• **Exercise data**
*** Block opens ***
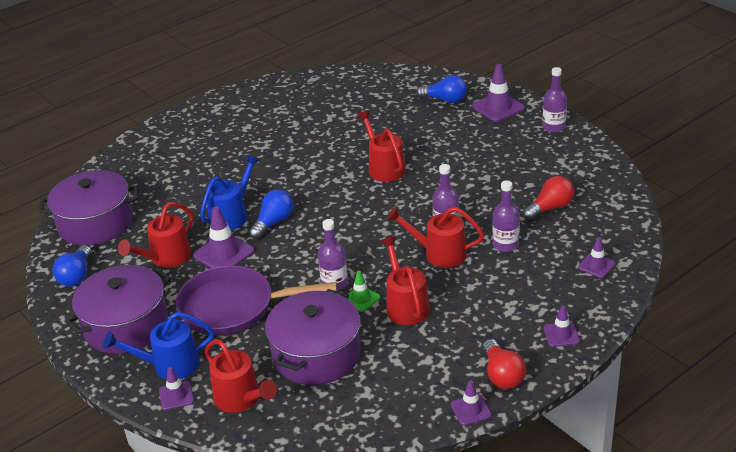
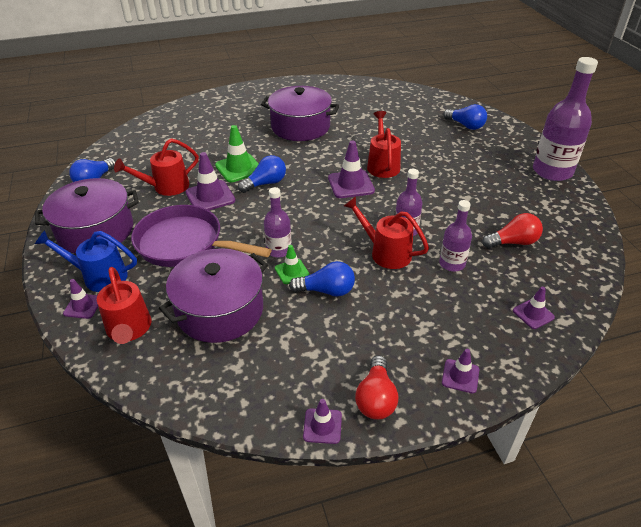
camera: 20 degrees right, 5 degrees up
(95, 223) = (139, 146): purple pot -> purple pot (300, 127)
(232, 215) = (239, 168): blue watering can -> green traffic cone
(405, 305) = (326, 291): red watering can -> blue light bulb
(498, 107) = (509, 143): purple traffic cone -> purple traffic cone (351, 184)
(554, 127) = (552, 171): purple bottle -> purple bottle, size x1.83

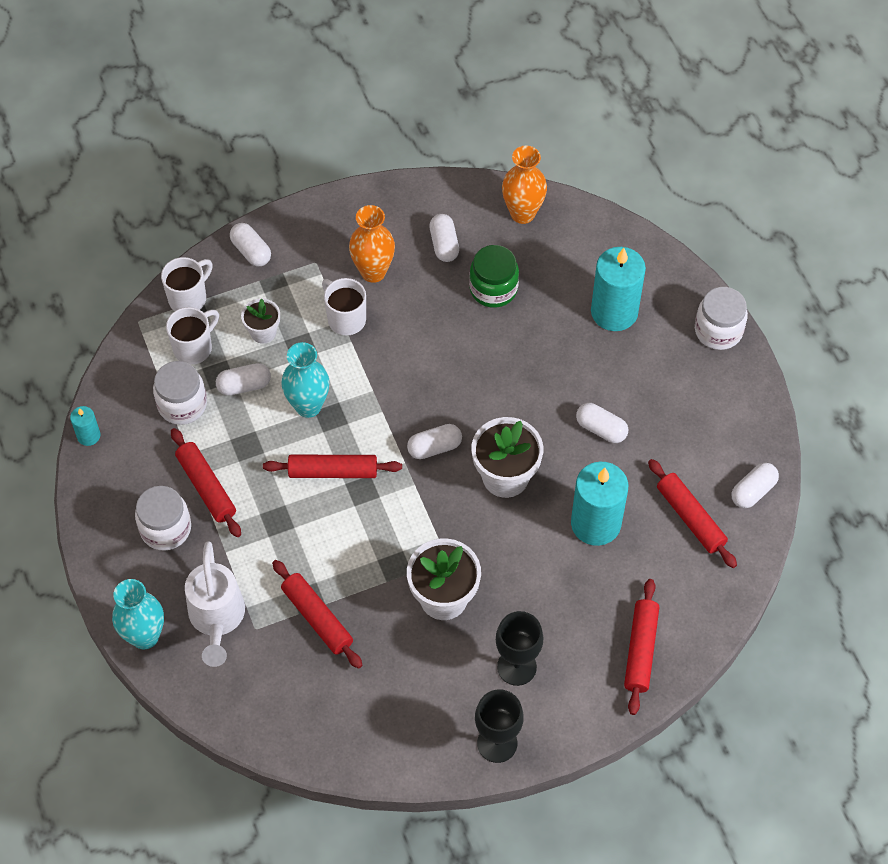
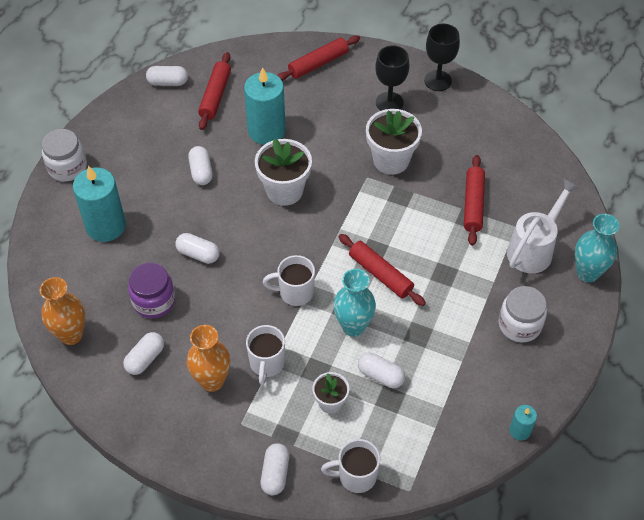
camera: 135 degrees left, 5 degrees down
(182, 404) = (435, 398): white jar -> none
(194, 348) = (388, 433): white mug -> white mug (295, 292)
(206, 487) = (469, 329): red rolling pin -> none
(434, 447) = (305, 238): white capsule -> white capsule (198, 254)
(493, 289) = (154, 301): green jar -> purple jar

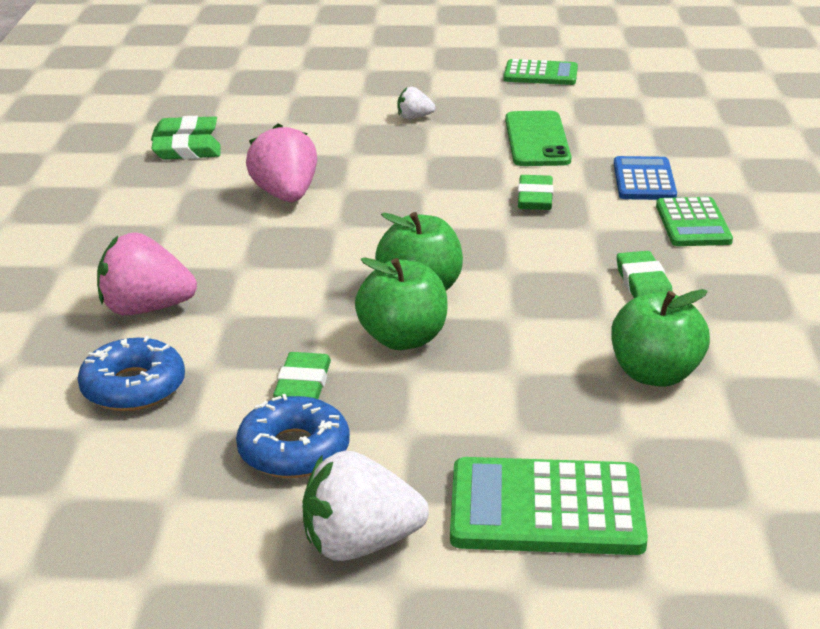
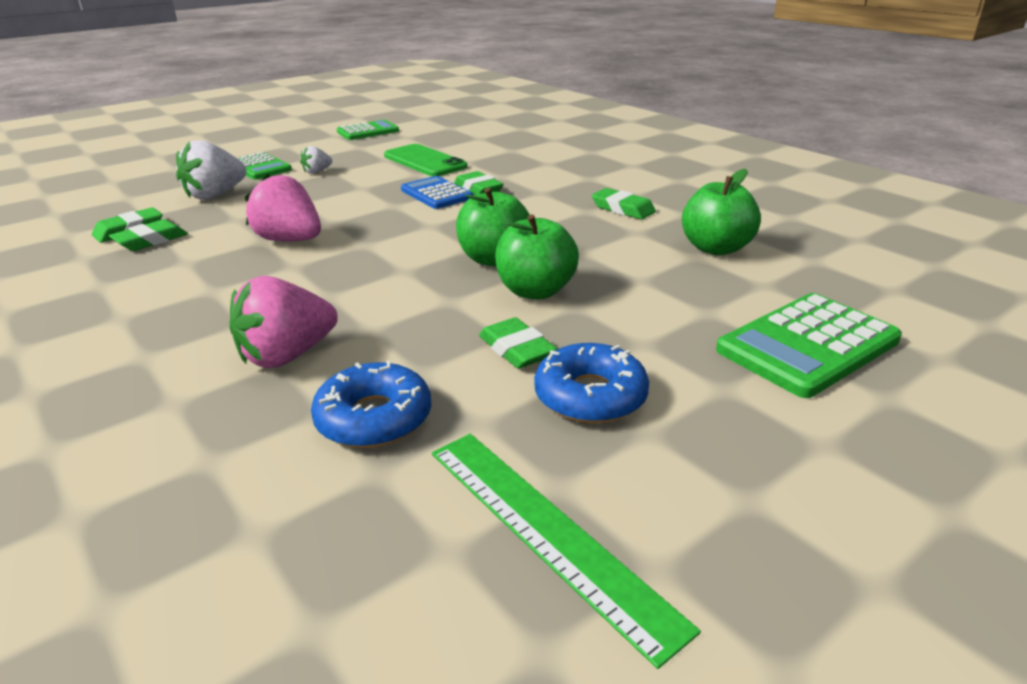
camera: 40 degrees left, 0 degrees up
(121, 520) = (547, 531): none -> green ruler
(360, 544) = (752, 432): white strawberry -> white strawberry (215, 195)
(644, 180) = (526, 162): blue calculator -> blue calculator (436, 194)
(693, 224) = (592, 173): green calculator -> green calculator (259, 167)

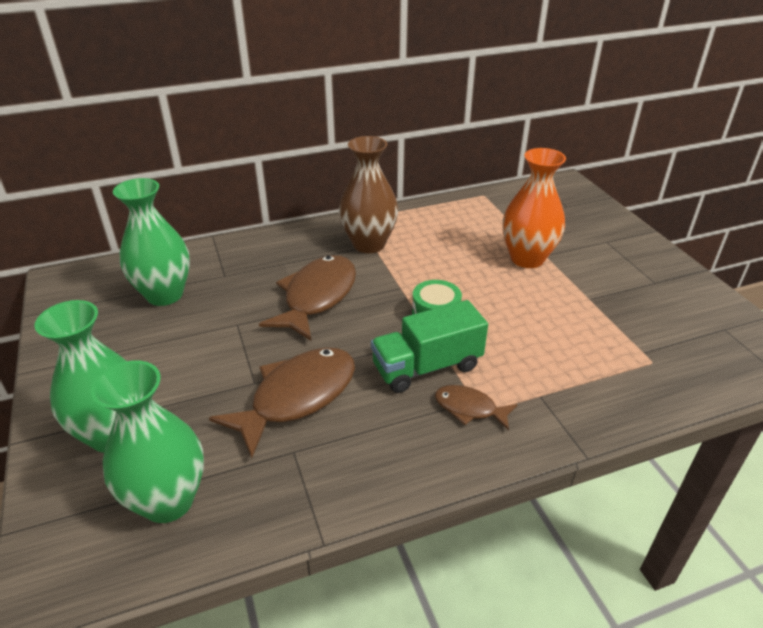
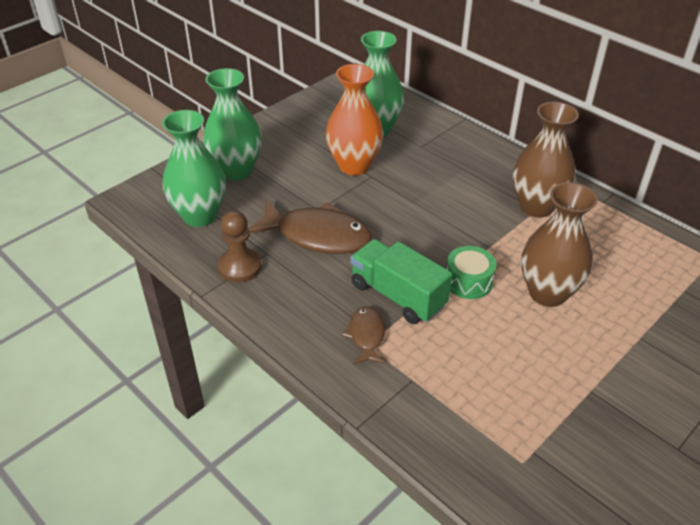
camera: 65 degrees right, 5 degrees up
(298, 485) = (240, 267): none -> brown pawn
(317, 297) = (435, 203): brown fish -> none
(475, 278) = (547, 293): none -> brown vase
(527, 258) = (619, 324): orange vase -> orange vase (354, 165)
*** Block closes ***
• **Task statement**
All lines in the records with the string "degrees" should be copied out.

• **Completed task**
camera: 20 degrees right, 5 degrees up
camera: 135 degrees left, 5 degrees down
camera: 40 degrees left, 0 degrees up
camera: 65 degrees right, 5 degrees up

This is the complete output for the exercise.